Start of SUPPLIED ENTRIES
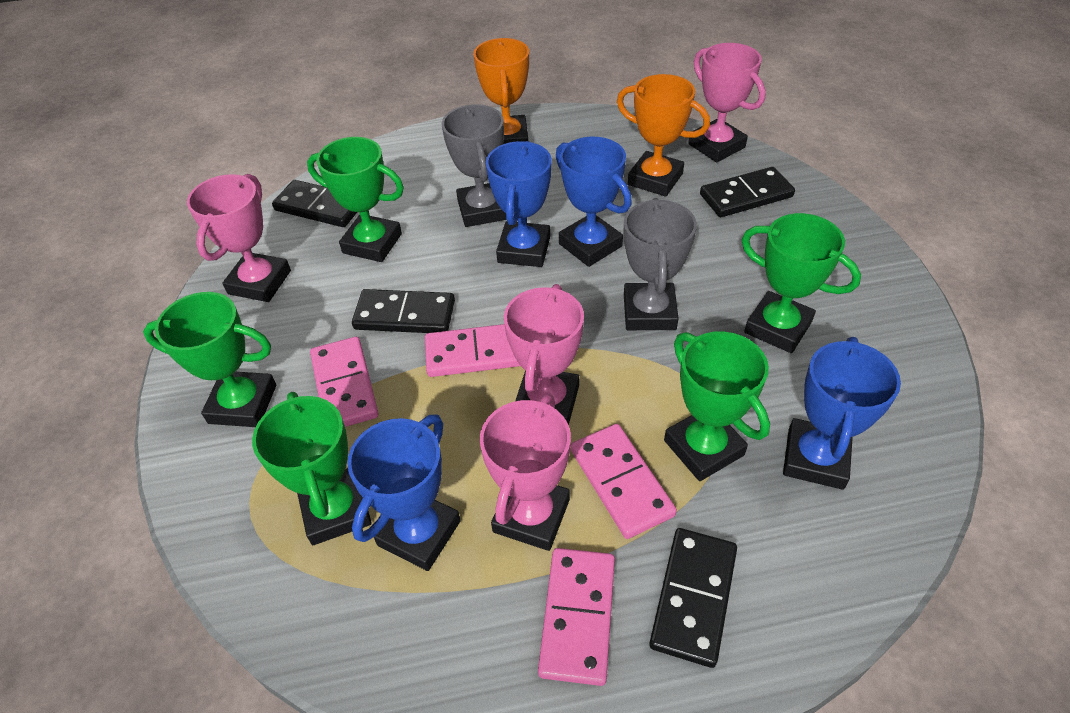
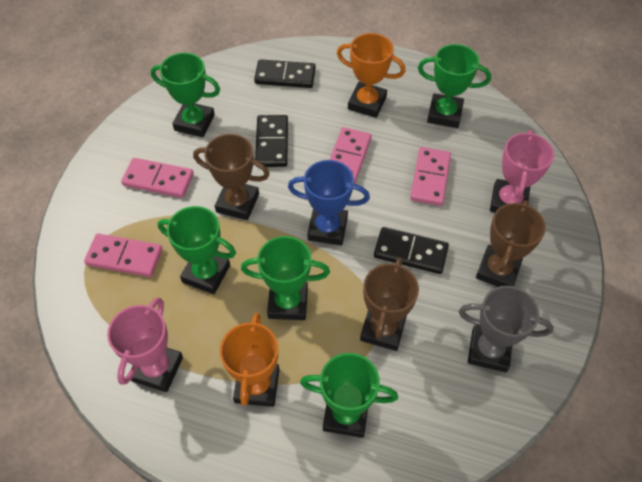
black domino: 4 -> 3
blue trophy: 4 -> 1
brown trophy: 0 -> 3
grey trophy: 2 -> 1
pink trophy: 4 -> 2

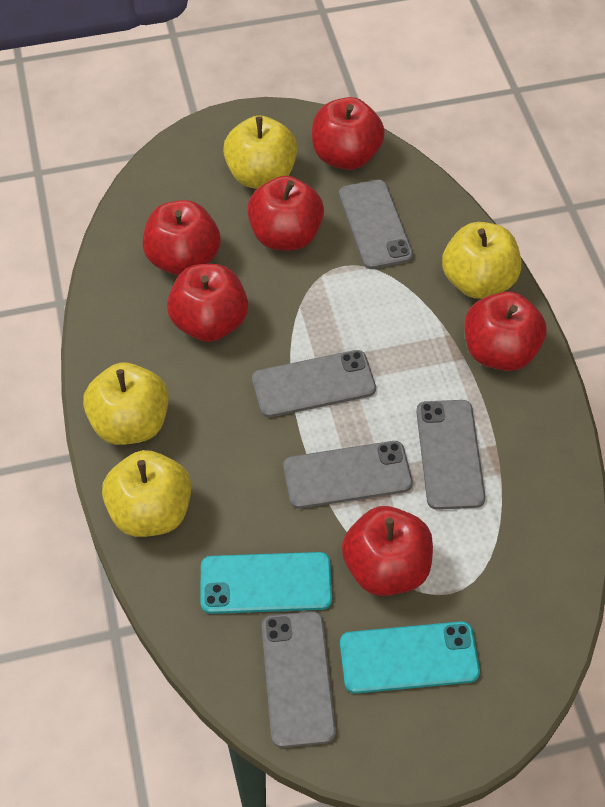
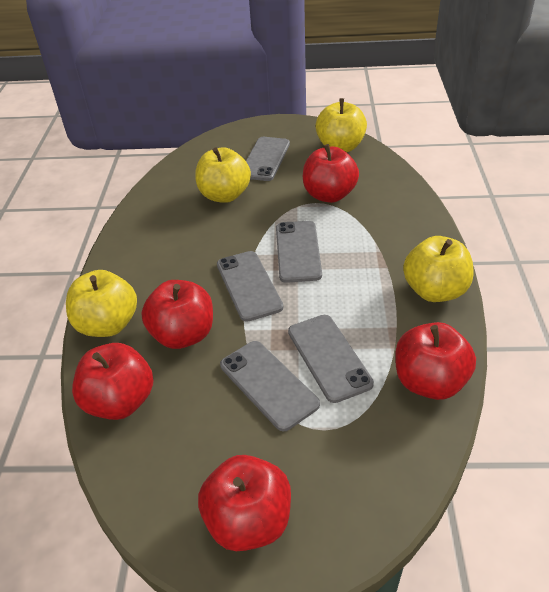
red apple: 6 -> 5
turquoise phone: 2 -> 0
End of SUPPLIED ENTRIES
◆ **AIM OF THE EXERCISE**:
Images stay out; everything else in the records must be given again exactly.

◆ **SOLUTION**:
black domino: 4 -> 3
blue trophy: 4 -> 1
brown trophy: 0 -> 3
grey trophy: 2 -> 1
pink trophy: 4 -> 2

red apple: 6 -> 5
turquoise phone: 2 -> 0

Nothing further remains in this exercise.